[Dataset rows]
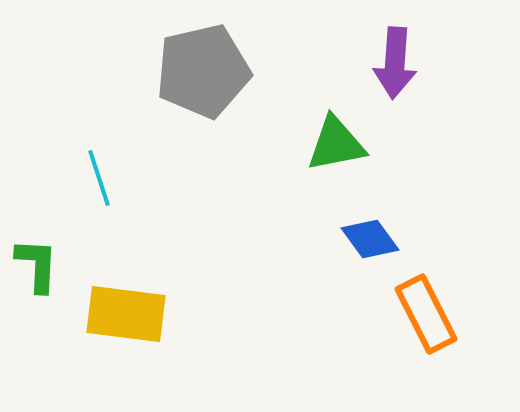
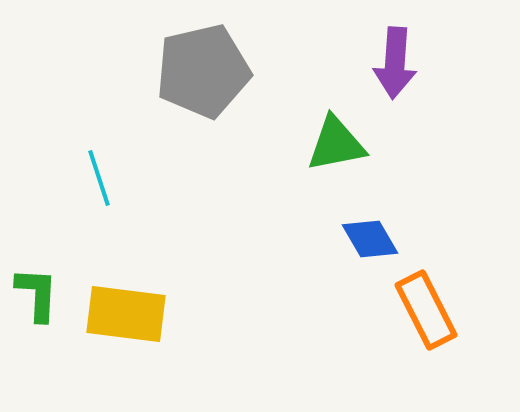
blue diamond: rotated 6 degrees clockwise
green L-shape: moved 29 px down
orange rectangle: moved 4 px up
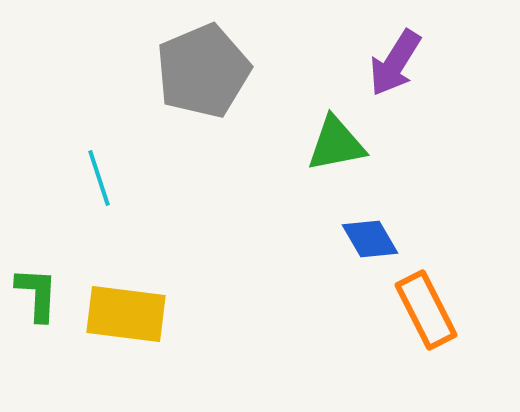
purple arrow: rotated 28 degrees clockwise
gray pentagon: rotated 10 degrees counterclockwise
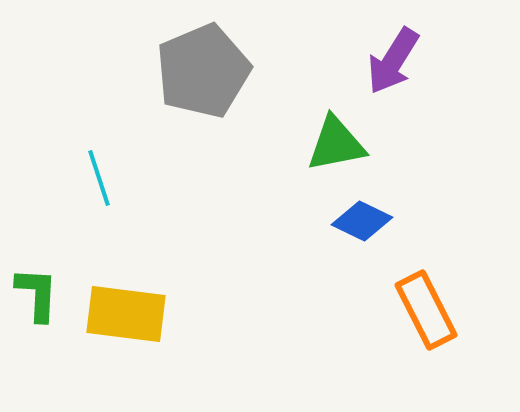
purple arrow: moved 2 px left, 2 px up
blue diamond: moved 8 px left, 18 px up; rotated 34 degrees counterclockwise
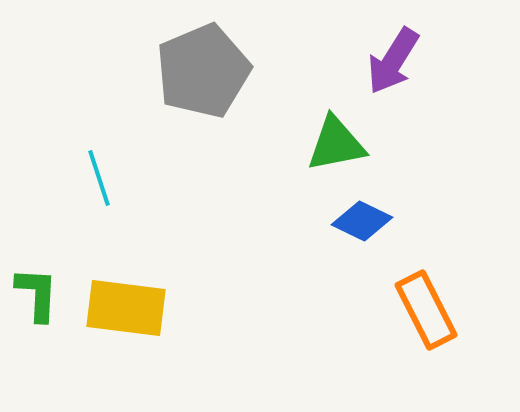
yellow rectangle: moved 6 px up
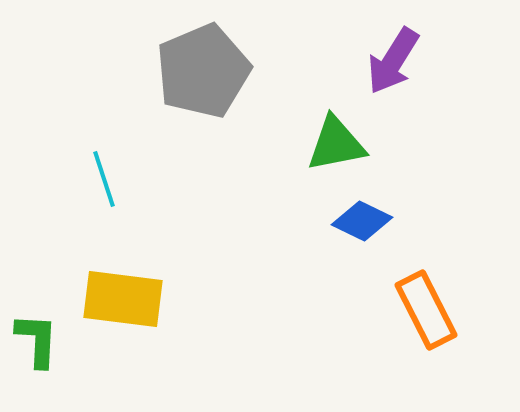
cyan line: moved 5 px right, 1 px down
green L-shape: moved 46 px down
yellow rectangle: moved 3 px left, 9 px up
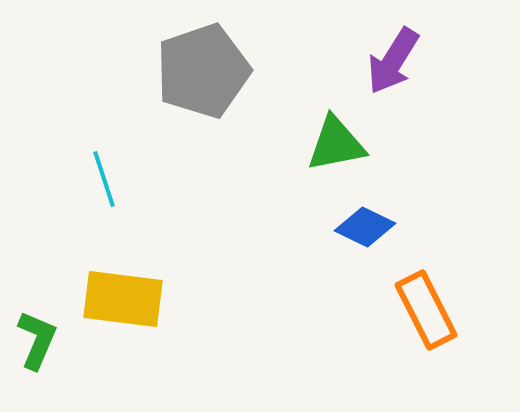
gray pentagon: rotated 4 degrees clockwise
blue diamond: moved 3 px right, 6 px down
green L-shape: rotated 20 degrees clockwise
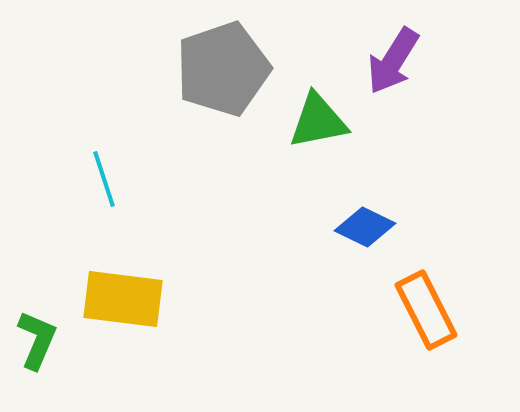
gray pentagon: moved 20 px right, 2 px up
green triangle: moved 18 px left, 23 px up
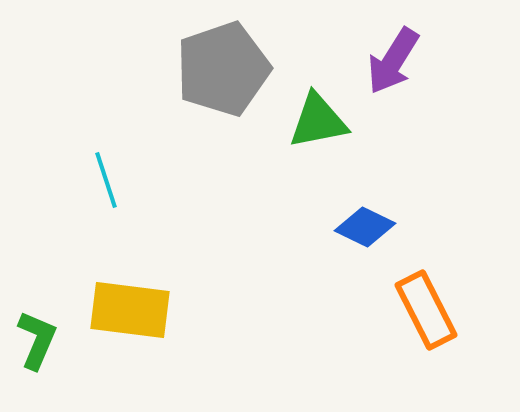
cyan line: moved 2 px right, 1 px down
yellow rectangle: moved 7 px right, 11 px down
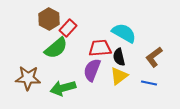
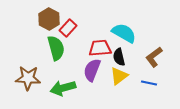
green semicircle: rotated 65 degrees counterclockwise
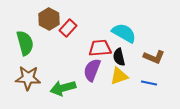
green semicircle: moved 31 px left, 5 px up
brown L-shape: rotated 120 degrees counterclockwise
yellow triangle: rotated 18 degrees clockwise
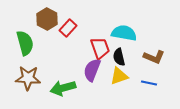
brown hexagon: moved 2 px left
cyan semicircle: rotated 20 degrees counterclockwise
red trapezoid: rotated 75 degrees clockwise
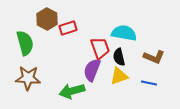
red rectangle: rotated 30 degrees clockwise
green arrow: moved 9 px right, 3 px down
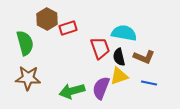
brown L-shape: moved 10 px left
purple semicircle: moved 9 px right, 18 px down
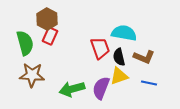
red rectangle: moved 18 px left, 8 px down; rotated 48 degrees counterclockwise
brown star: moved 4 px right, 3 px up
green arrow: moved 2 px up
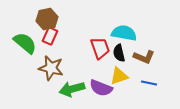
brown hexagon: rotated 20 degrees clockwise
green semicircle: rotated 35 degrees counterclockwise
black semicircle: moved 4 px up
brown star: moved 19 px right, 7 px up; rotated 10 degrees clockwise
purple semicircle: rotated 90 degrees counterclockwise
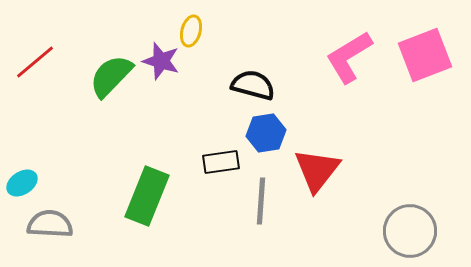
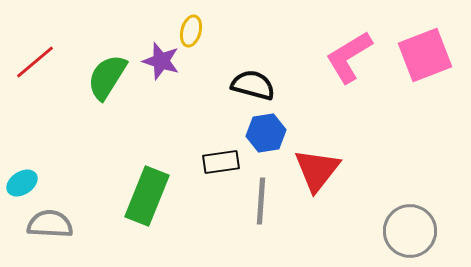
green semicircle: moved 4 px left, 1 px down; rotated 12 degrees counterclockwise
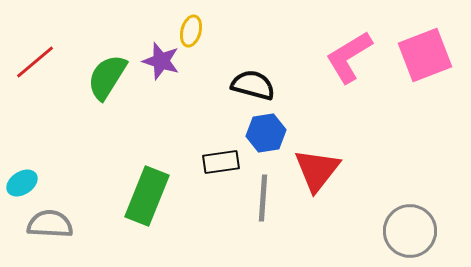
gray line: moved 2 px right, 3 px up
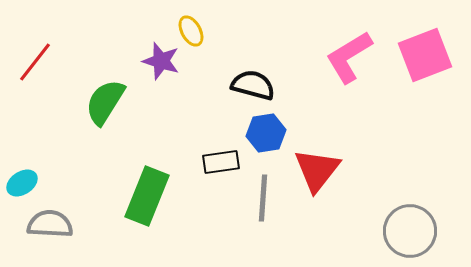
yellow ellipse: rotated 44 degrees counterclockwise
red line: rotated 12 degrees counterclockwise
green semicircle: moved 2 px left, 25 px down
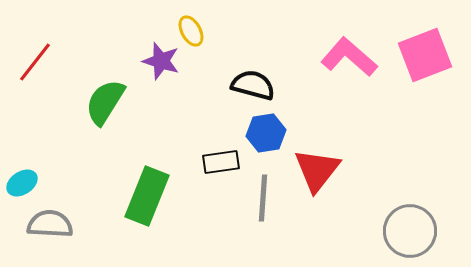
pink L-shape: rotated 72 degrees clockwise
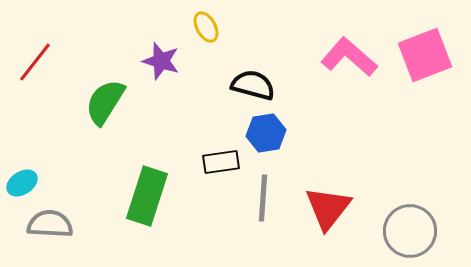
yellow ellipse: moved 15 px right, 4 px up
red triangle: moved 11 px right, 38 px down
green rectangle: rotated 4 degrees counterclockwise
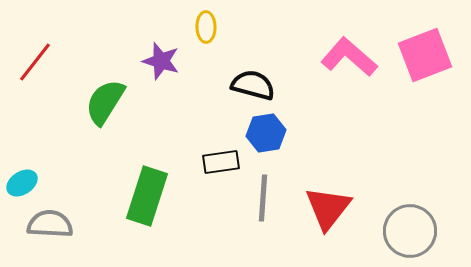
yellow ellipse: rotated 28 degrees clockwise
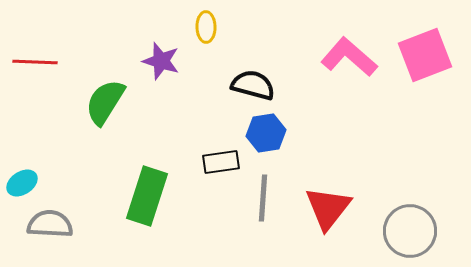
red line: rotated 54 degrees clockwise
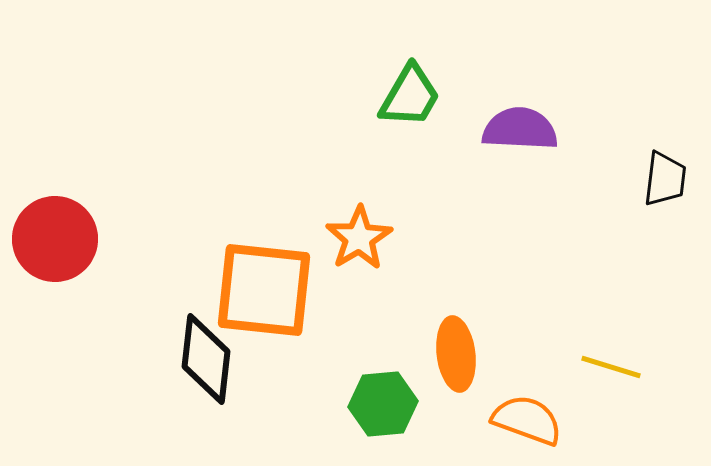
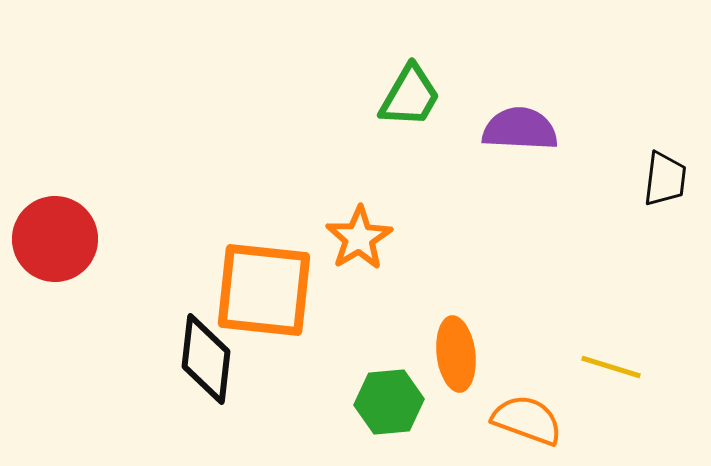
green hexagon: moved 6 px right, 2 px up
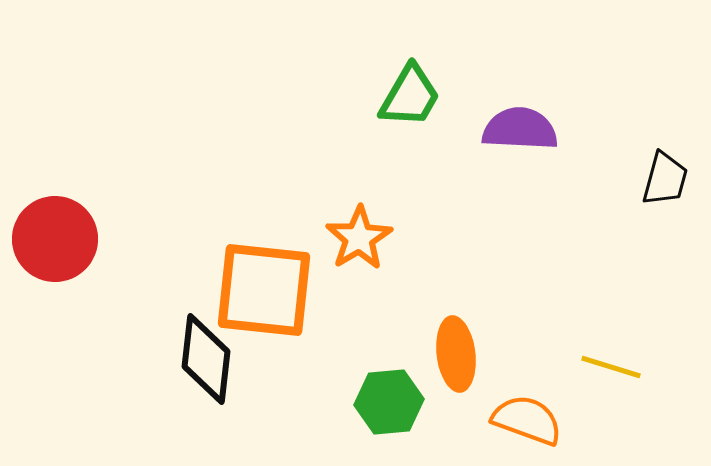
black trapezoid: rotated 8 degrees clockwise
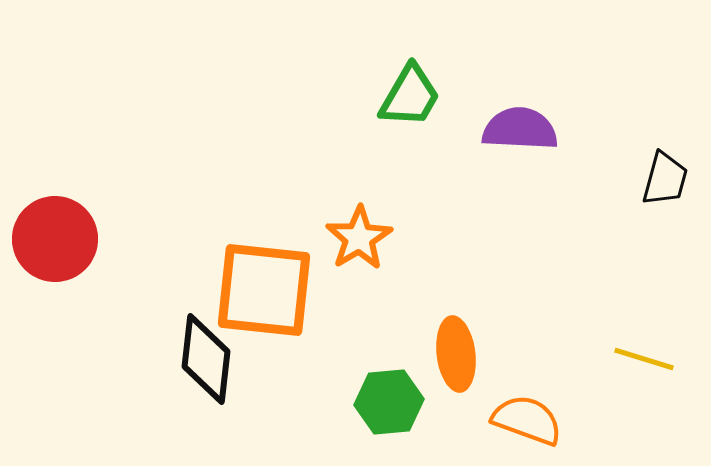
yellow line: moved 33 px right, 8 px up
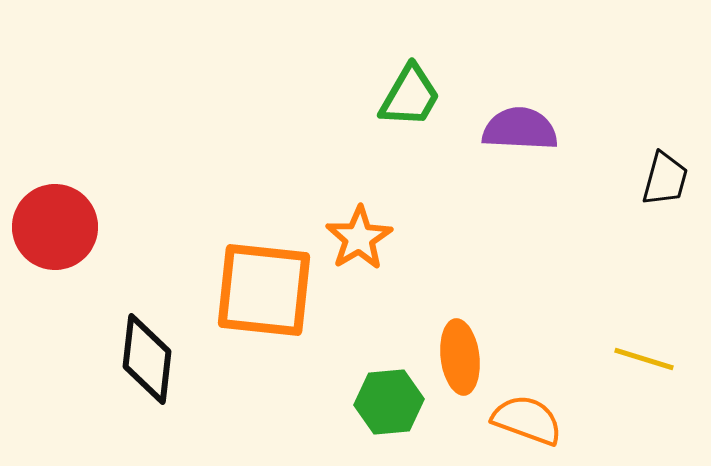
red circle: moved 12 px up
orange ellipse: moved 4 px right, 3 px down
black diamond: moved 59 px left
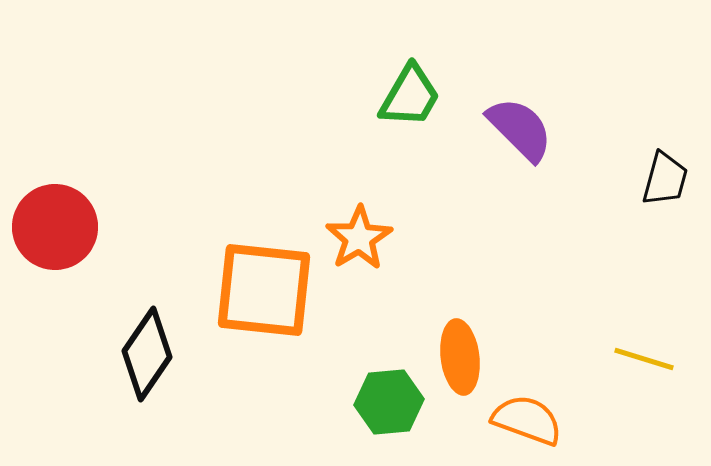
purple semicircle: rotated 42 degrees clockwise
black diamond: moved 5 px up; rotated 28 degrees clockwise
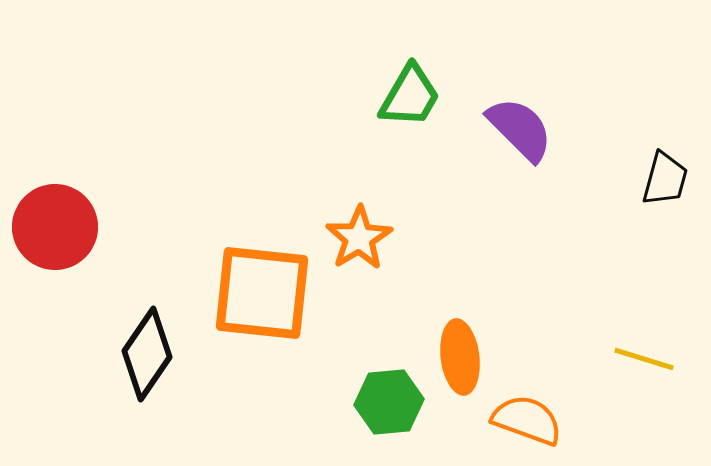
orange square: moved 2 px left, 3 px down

What this task involves - Write out every line in the rows above word for word, leaving out the pictures.

Final result -
blue diamond: rotated 6 degrees clockwise
green L-shape: moved 29 px down
orange rectangle: moved 4 px up
purple arrow: rotated 28 degrees clockwise
gray pentagon: rotated 10 degrees counterclockwise
purple arrow: moved 2 px left, 2 px up
blue diamond: moved 8 px left, 18 px up; rotated 34 degrees counterclockwise
yellow rectangle: moved 6 px up
cyan line: moved 5 px right, 1 px down
green L-shape: moved 46 px down
yellow rectangle: moved 3 px left, 9 px up
gray pentagon: rotated 4 degrees clockwise
blue diamond: moved 3 px right, 6 px down
green L-shape: rotated 20 degrees clockwise
gray pentagon: moved 20 px right, 2 px up
green triangle: moved 18 px left, 23 px up
cyan line: moved 2 px right, 1 px down
yellow rectangle: moved 7 px right, 11 px down
green semicircle: rotated 65 degrees counterclockwise
green semicircle: moved 31 px left, 5 px up
brown L-shape: rotated 120 degrees counterclockwise
yellow triangle: rotated 18 degrees clockwise
brown hexagon: moved 2 px left
cyan semicircle: rotated 20 degrees counterclockwise
red trapezoid: rotated 75 degrees clockwise
red rectangle: rotated 30 degrees clockwise
green arrow: moved 9 px right, 3 px down
brown L-shape: moved 10 px left
purple semicircle: moved 9 px right, 18 px down
red rectangle: moved 18 px left, 8 px down; rotated 48 degrees counterclockwise
brown star: moved 4 px right, 3 px up
green arrow: moved 2 px up
brown hexagon: rotated 20 degrees clockwise
green semicircle: rotated 35 degrees counterclockwise
black semicircle: moved 4 px up
brown star: moved 19 px right, 7 px up; rotated 10 degrees clockwise
purple semicircle: rotated 90 degrees counterclockwise
green semicircle: moved 4 px left, 1 px down; rotated 12 degrees counterclockwise
gray line: moved 2 px right, 3 px up
yellow ellipse: rotated 44 degrees counterclockwise
red line: rotated 12 degrees counterclockwise
green semicircle: moved 2 px left, 25 px down
pink L-shape: rotated 72 degrees clockwise
yellow ellipse: moved 15 px right, 4 px up
red triangle: moved 11 px right, 38 px down
green rectangle: rotated 4 degrees counterclockwise
yellow ellipse: rotated 28 degrees clockwise
red line: rotated 54 degrees clockwise
green hexagon: moved 6 px right, 2 px up
black trapezoid: rotated 8 degrees clockwise
yellow line: moved 33 px right, 8 px up
red circle: moved 12 px up
orange ellipse: moved 4 px right, 3 px down
black diamond: moved 59 px left
purple semicircle: rotated 42 degrees clockwise
black diamond: moved 5 px up; rotated 28 degrees clockwise
orange square: moved 2 px left, 3 px down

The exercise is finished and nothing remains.